* [Data listing]:

════════════════

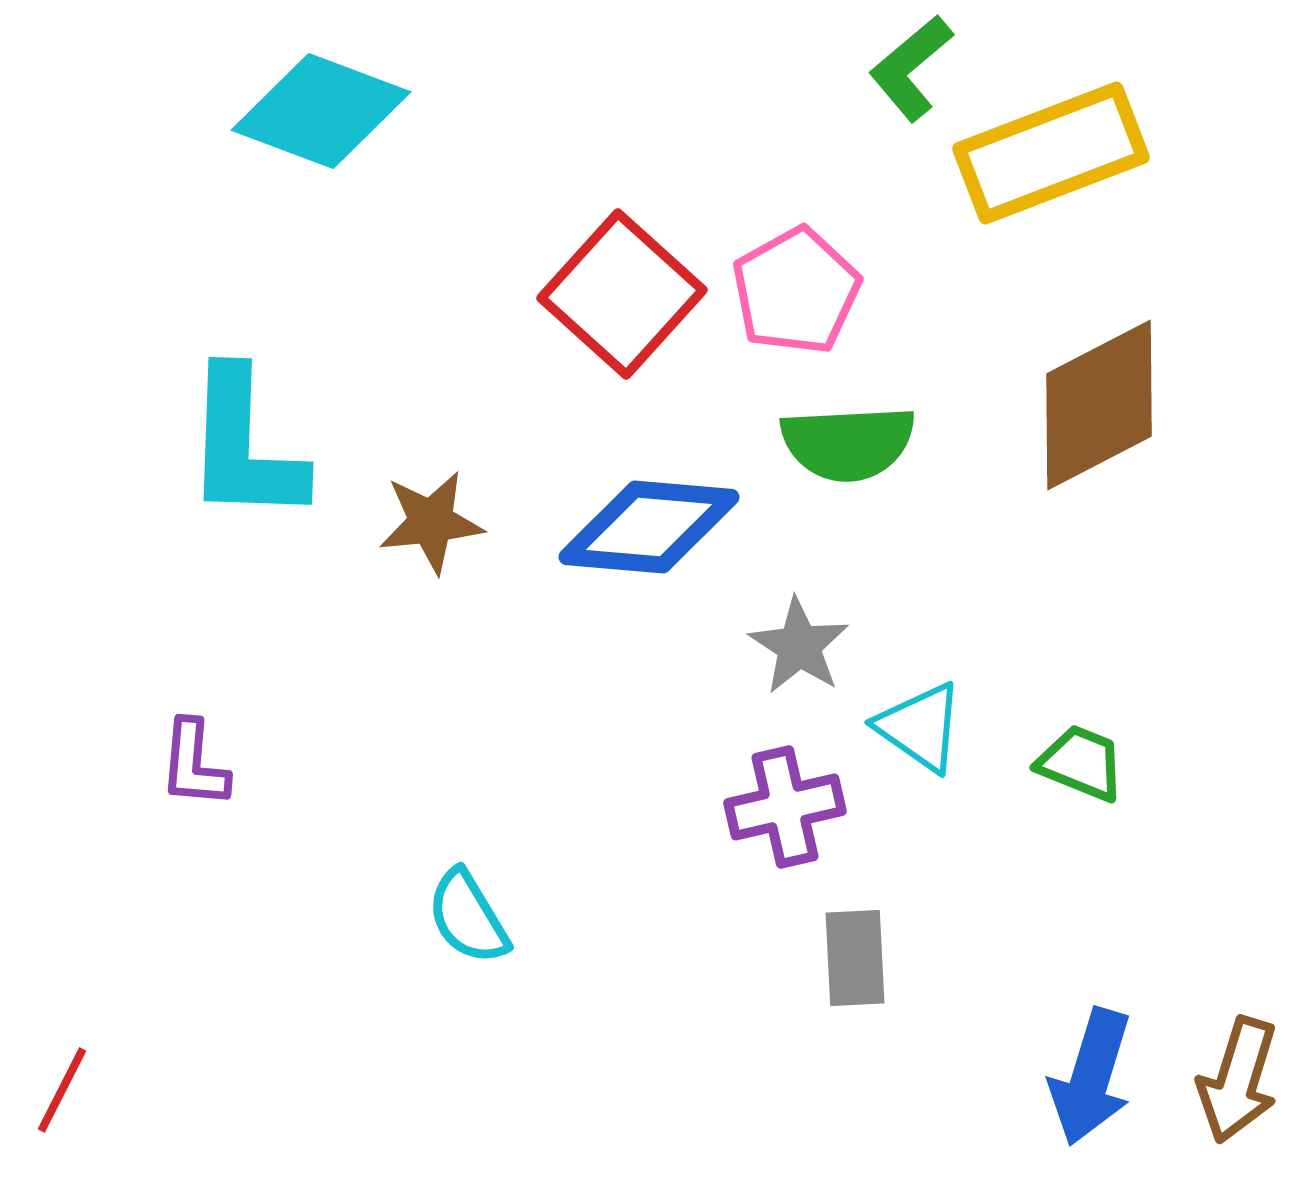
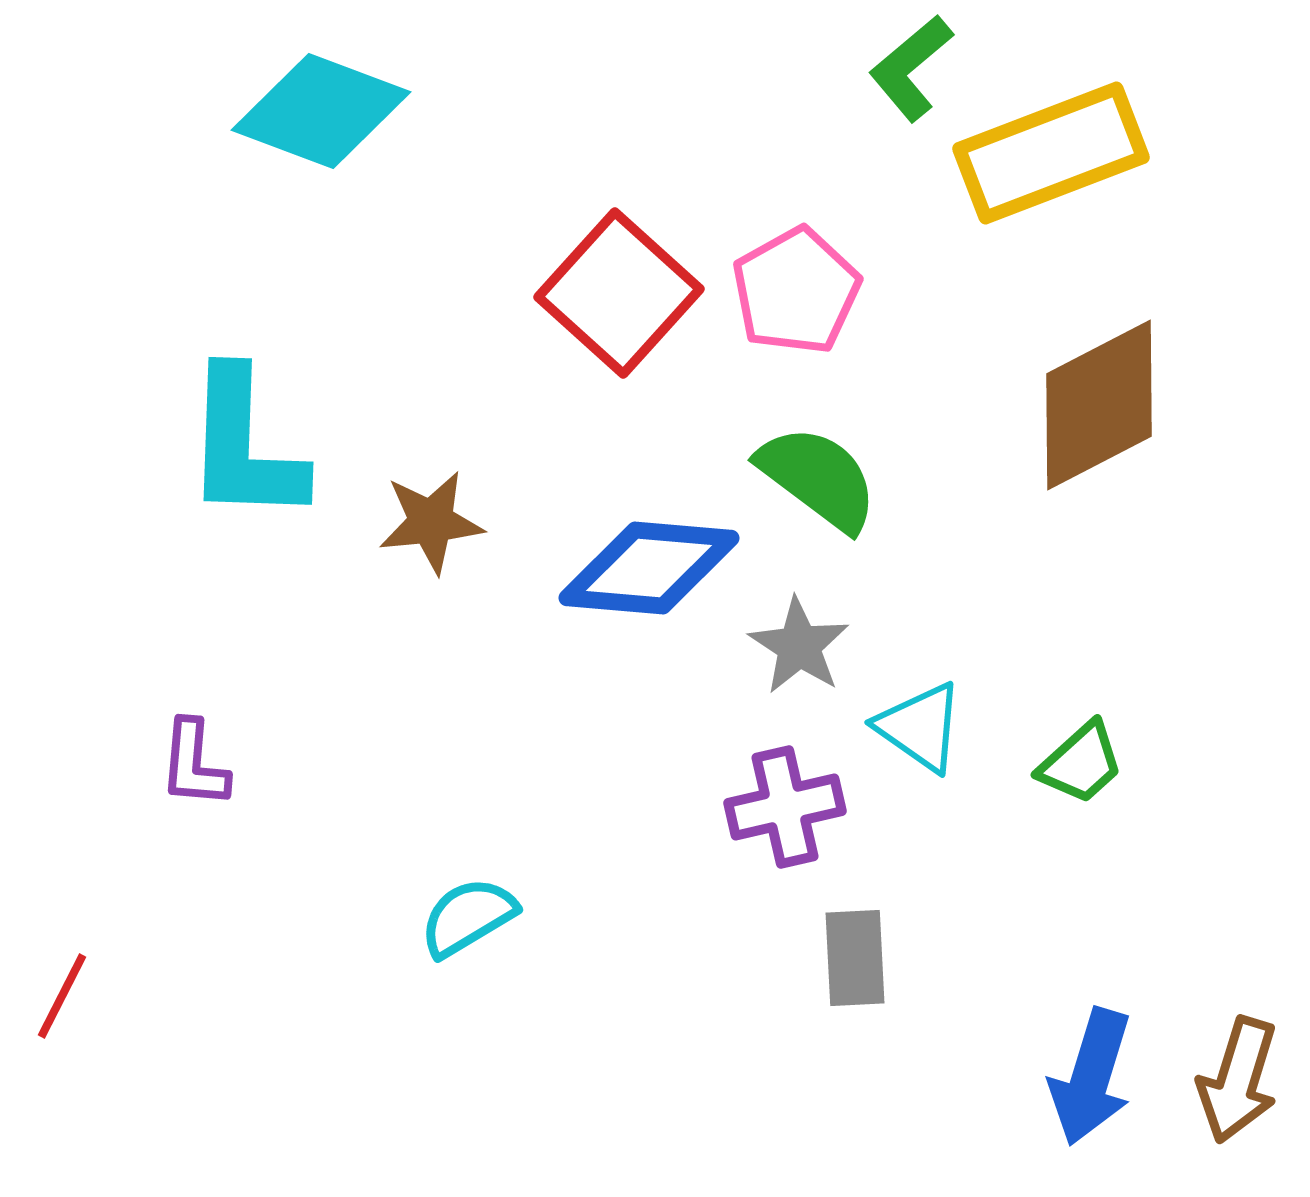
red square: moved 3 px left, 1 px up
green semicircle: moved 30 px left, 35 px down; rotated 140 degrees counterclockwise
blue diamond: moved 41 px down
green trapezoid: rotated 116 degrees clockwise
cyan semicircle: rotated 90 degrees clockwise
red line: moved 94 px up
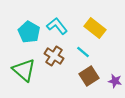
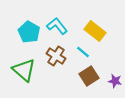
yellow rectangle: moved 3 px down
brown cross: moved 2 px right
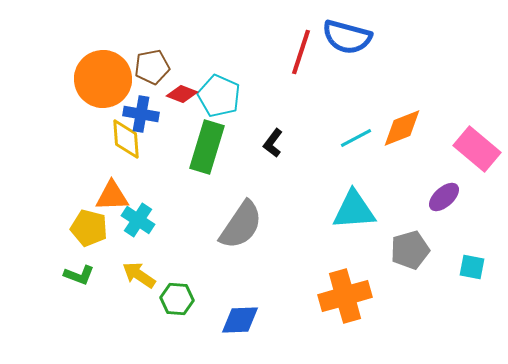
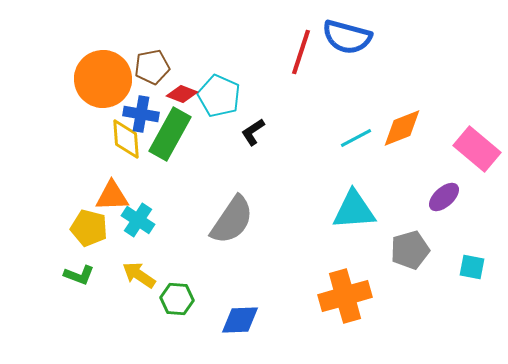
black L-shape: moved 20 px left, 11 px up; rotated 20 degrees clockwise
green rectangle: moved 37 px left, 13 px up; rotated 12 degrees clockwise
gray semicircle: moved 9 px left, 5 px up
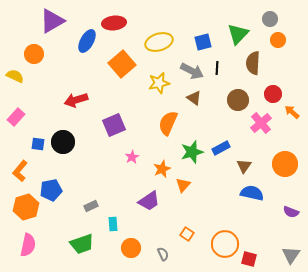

════════════════

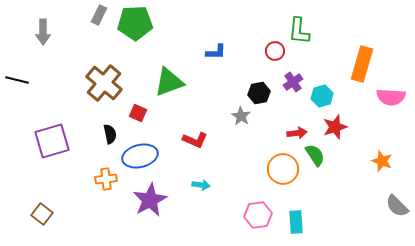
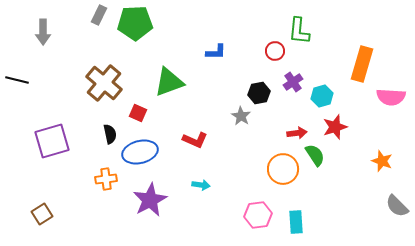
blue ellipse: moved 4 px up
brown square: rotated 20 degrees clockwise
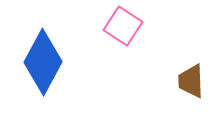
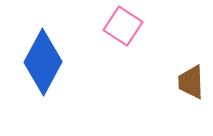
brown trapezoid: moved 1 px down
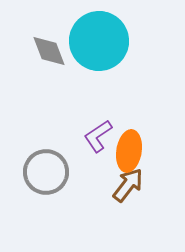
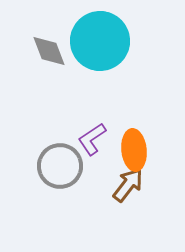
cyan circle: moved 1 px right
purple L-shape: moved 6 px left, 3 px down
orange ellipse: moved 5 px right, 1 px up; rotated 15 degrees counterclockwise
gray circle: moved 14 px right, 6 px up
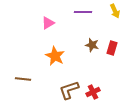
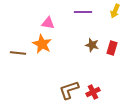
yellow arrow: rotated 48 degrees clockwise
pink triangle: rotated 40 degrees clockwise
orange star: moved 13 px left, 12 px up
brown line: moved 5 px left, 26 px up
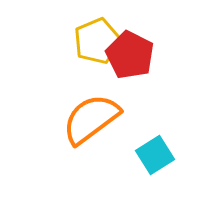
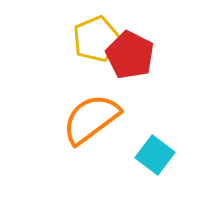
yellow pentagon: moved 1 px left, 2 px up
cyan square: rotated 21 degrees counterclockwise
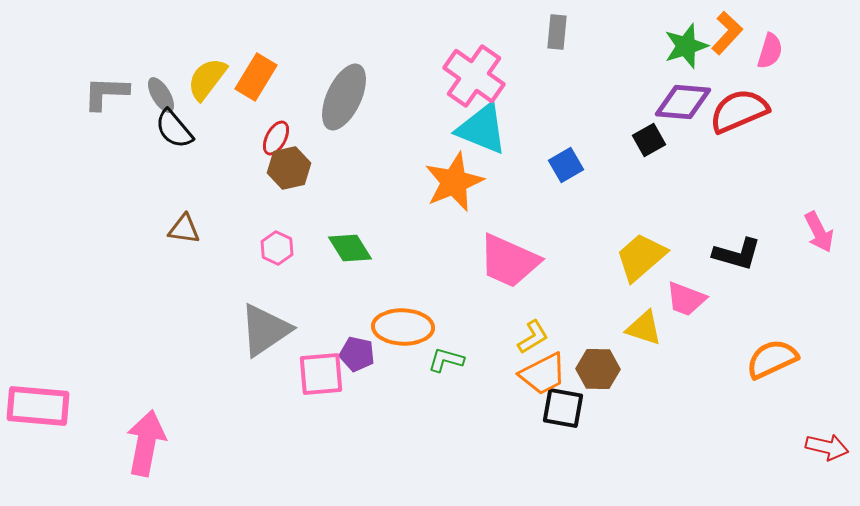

════════════════

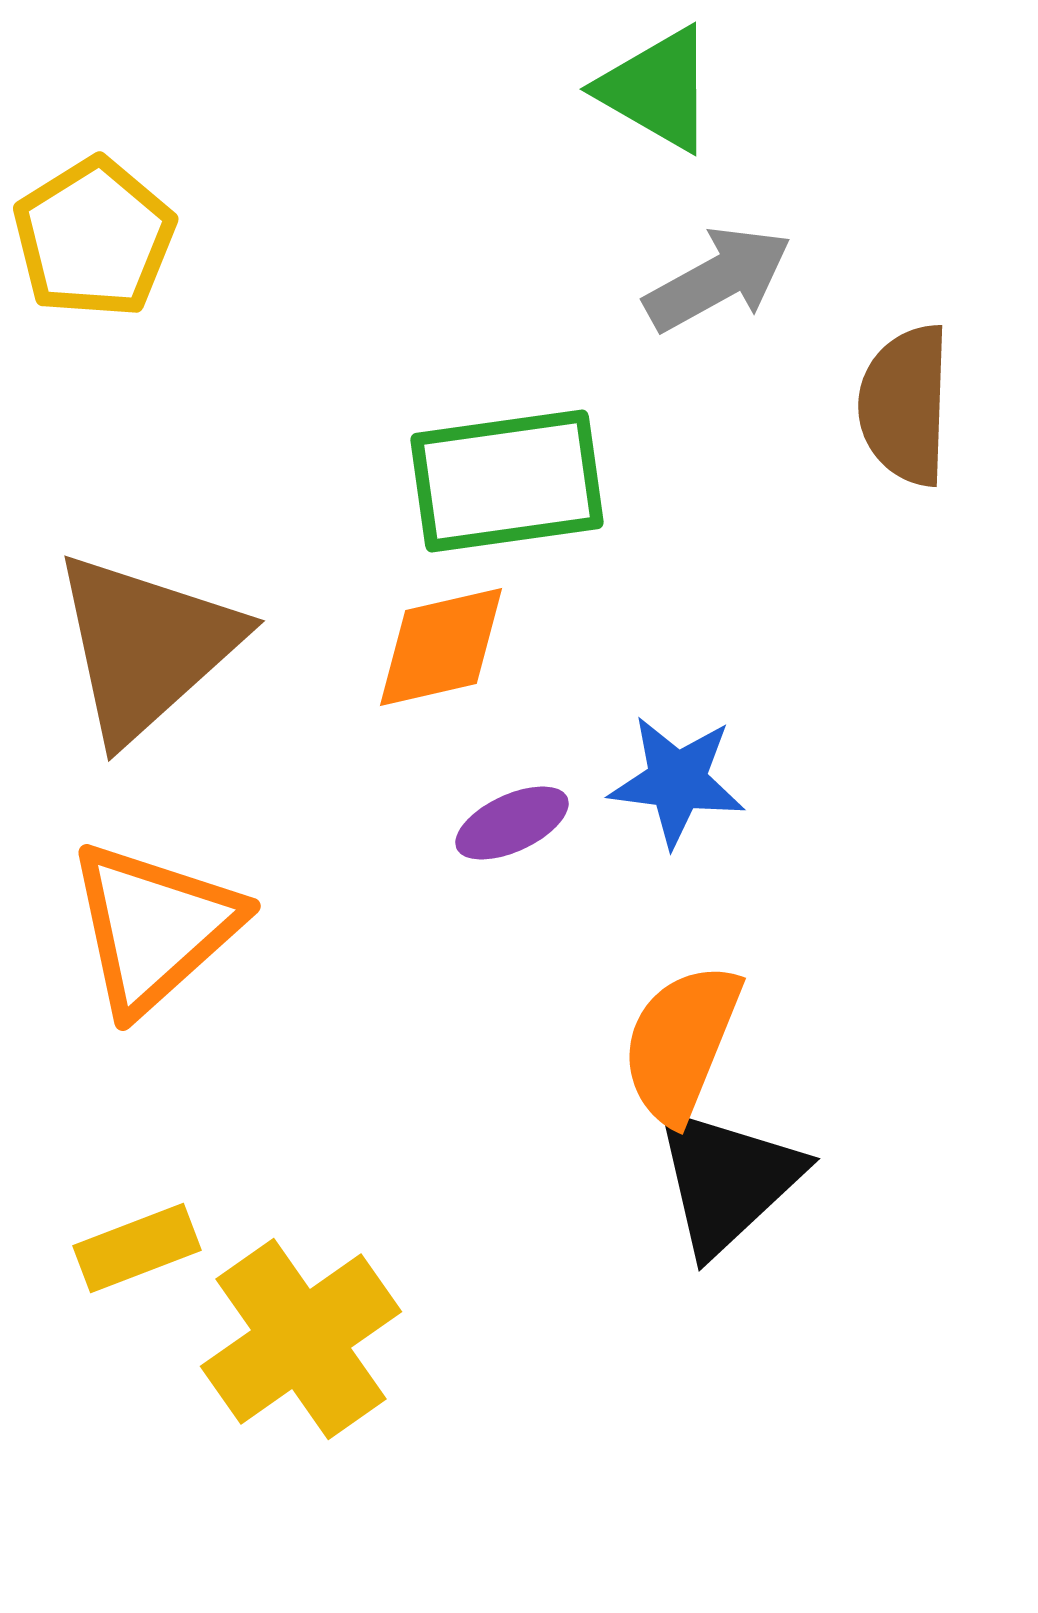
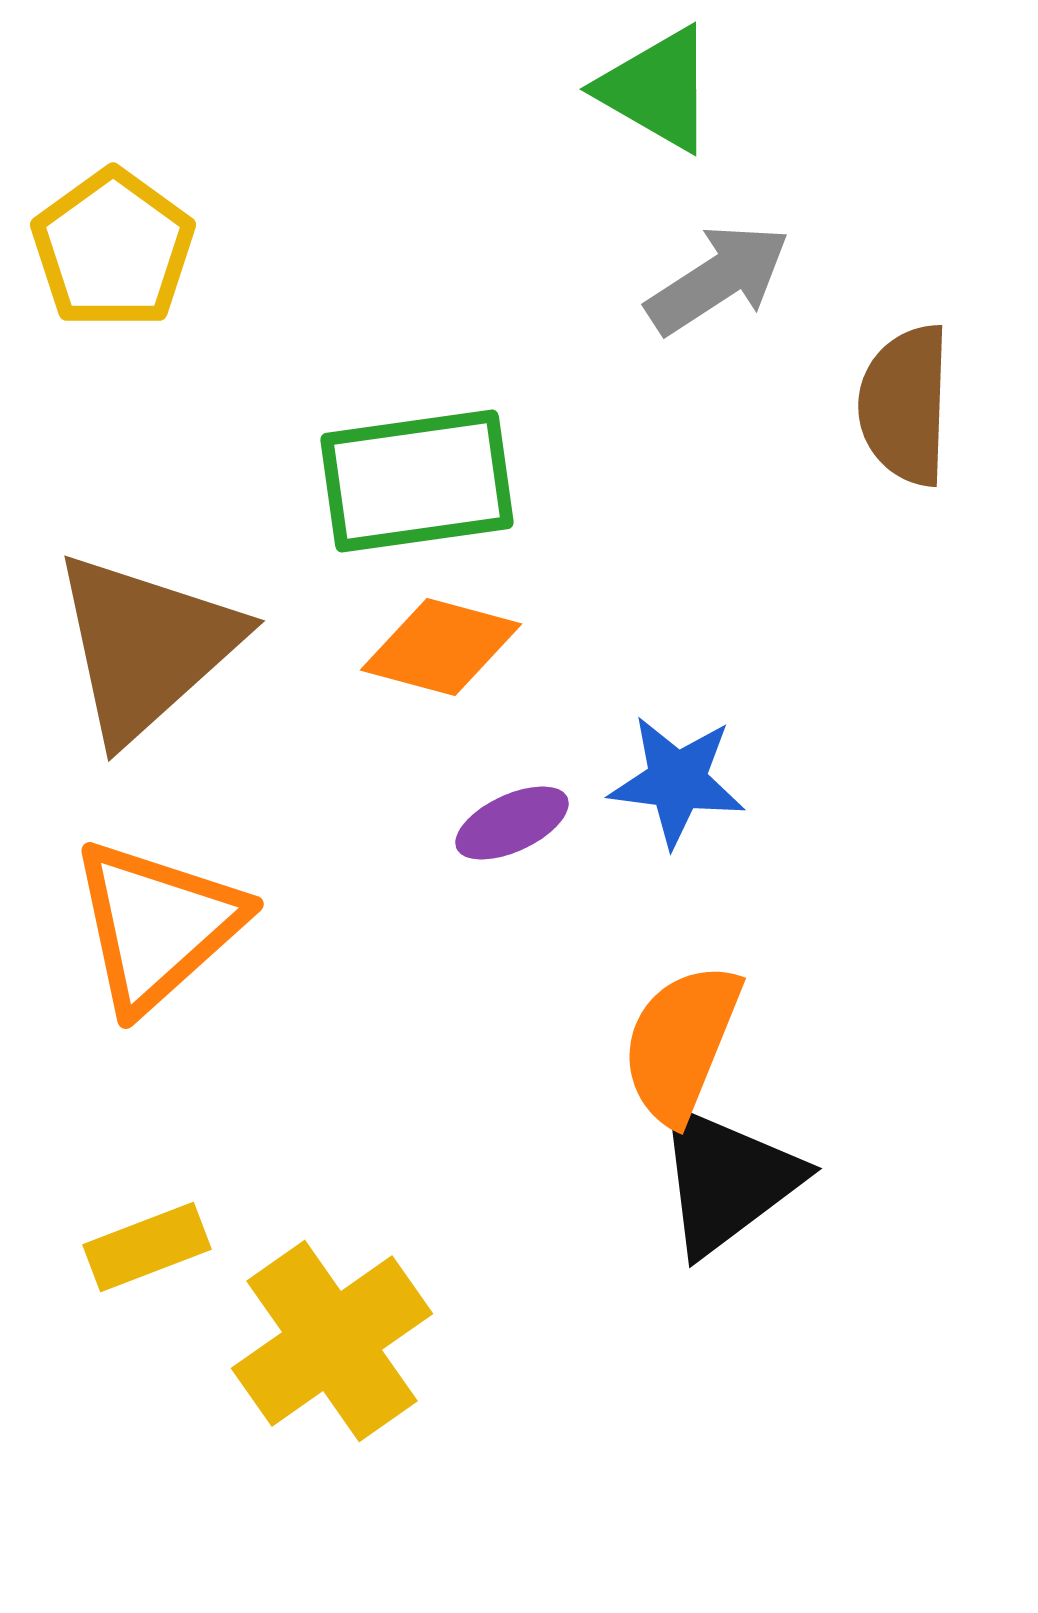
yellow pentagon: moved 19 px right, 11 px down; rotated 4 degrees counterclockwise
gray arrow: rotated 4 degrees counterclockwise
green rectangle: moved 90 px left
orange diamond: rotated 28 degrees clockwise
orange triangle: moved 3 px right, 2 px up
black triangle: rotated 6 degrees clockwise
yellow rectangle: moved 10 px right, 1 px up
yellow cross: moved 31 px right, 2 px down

════════════════

* [Required action]:
Using the entries above, extract exactly the lines from the one that contains "cyan circle: moved 1 px right" through the one that contains "orange star: moved 13 px left, 12 px up". Do not carry over any pictures.

* [Answer space]:
cyan circle: moved 1 px right
purple L-shape: moved 6 px left, 3 px down
orange ellipse: moved 5 px right, 1 px up; rotated 15 degrees counterclockwise
gray circle: moved 14 px right, 6 px up
yellow arrow: rotated 48 degrees clockwise
pink triangle: rotated 40 degrees clockwise
orange star: moved 13 px left, 12 px up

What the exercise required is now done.